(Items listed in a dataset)

◇ ◇ ◇

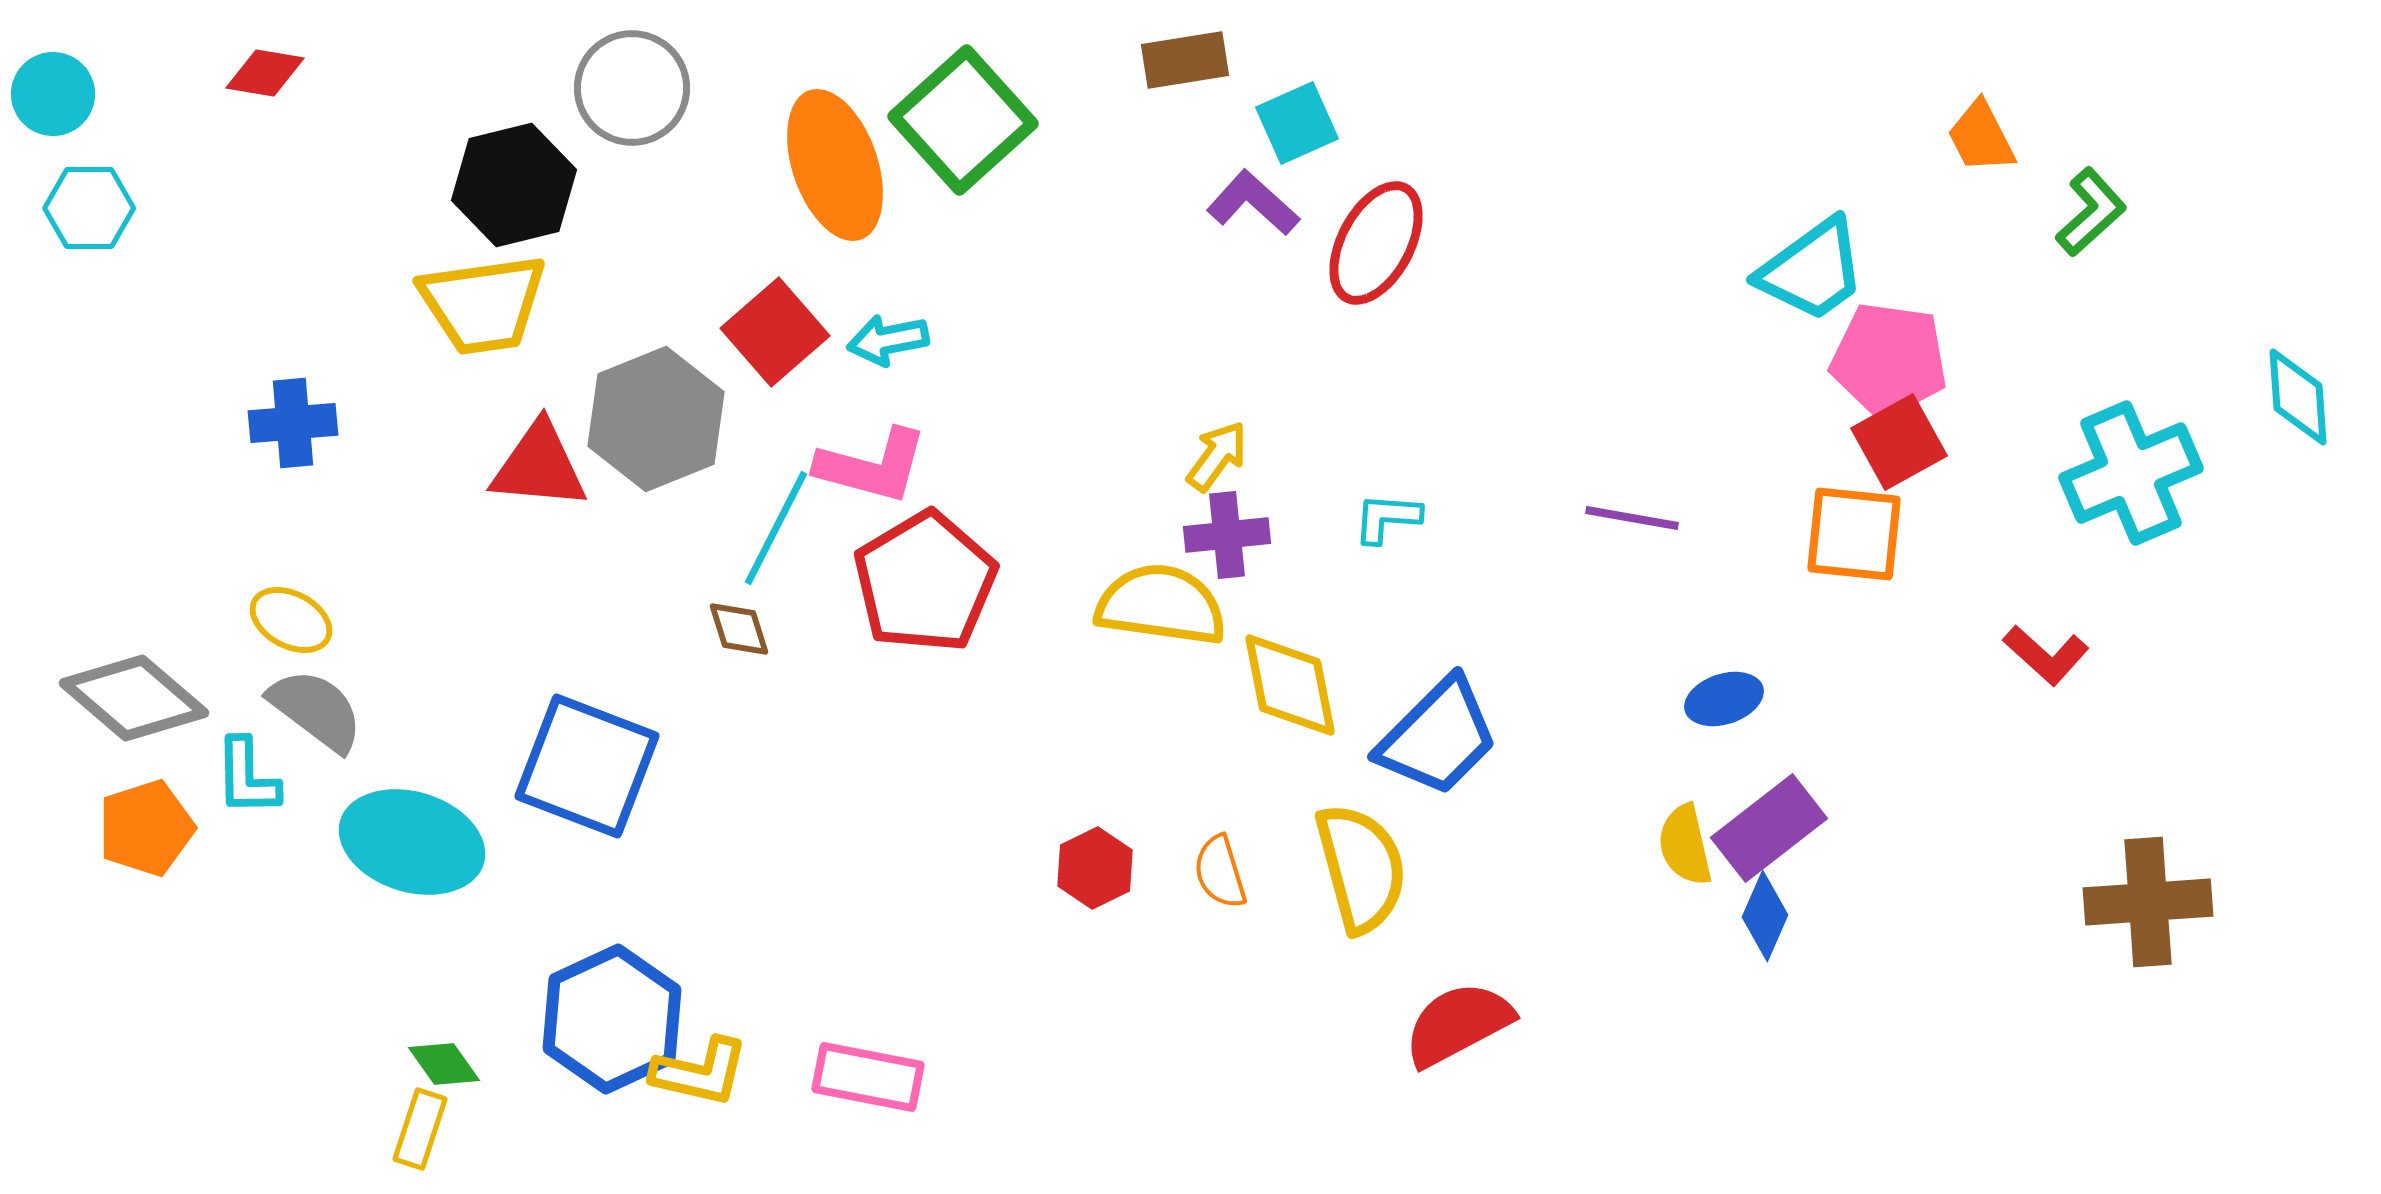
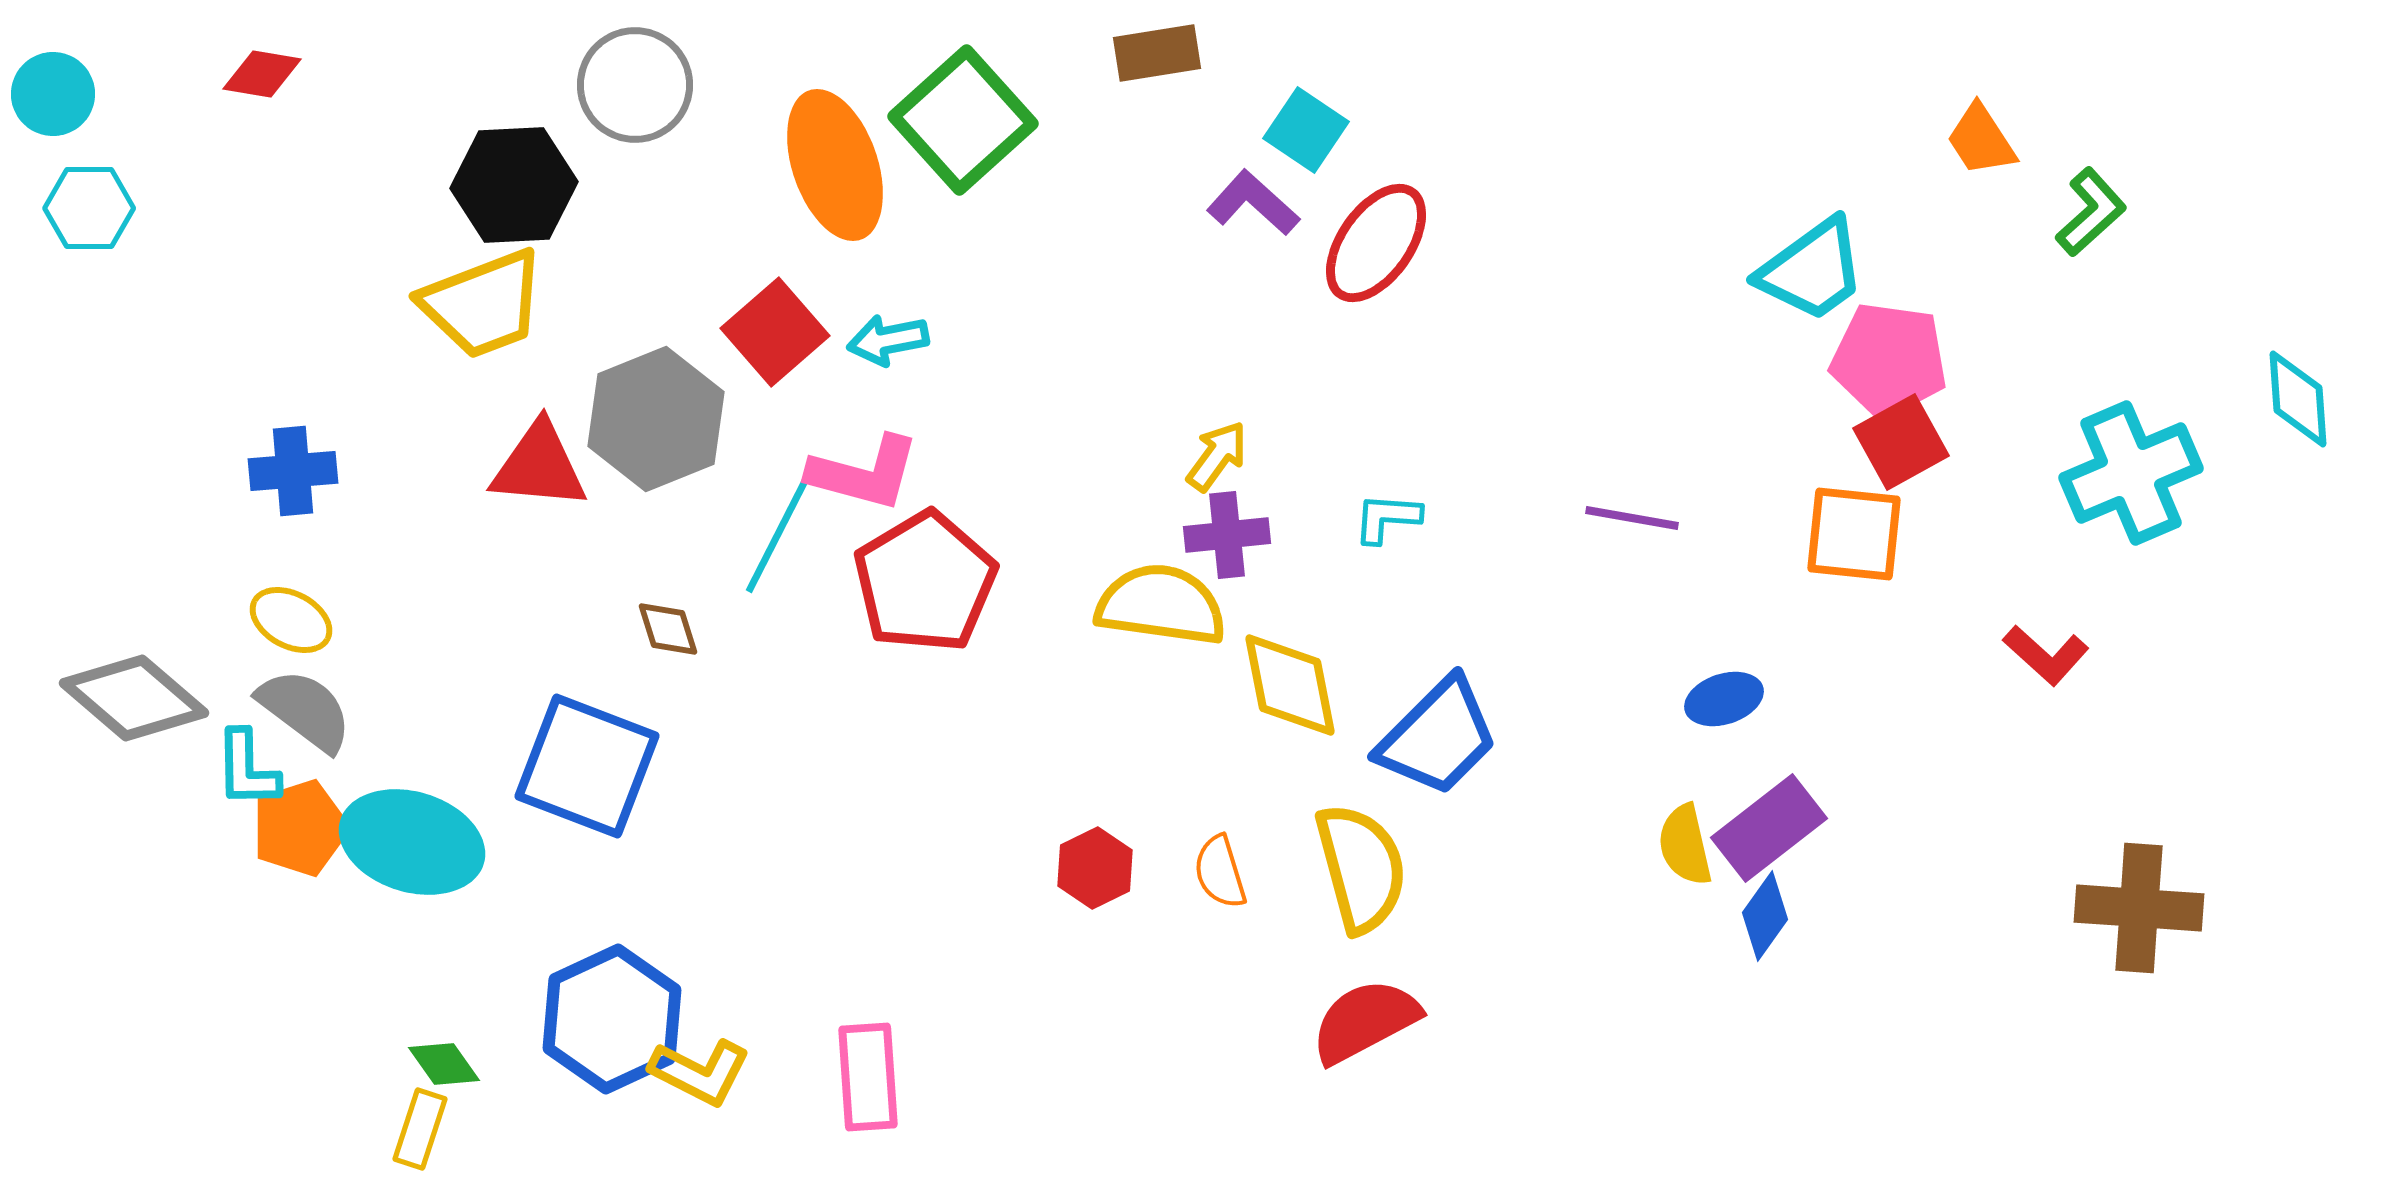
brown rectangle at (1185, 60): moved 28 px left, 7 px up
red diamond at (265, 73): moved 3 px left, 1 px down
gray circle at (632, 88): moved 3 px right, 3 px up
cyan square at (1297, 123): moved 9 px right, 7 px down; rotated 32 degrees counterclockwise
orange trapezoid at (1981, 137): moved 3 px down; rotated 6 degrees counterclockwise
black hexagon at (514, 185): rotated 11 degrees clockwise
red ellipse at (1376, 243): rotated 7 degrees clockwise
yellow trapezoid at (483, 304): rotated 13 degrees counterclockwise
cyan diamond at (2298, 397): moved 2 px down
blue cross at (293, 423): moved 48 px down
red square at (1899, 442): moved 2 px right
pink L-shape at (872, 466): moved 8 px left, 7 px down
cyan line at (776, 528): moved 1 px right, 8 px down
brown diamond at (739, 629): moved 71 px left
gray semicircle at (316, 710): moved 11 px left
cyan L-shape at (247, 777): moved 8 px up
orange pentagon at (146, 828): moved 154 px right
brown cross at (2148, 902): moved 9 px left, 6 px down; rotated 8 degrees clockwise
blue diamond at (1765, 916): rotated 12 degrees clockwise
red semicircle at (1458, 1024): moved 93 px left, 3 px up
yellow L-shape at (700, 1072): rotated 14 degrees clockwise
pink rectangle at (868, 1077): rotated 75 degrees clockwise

◇ ◇ ◇

— Exercise requirements —
Look through the entries above and list every line containing "rectangle".

— Solved exercise —
brown rectangle at (1185, 60): moved 28 px left, 7 px up
pink rectangle at (868, 1077): rotated 75 degrees clockwise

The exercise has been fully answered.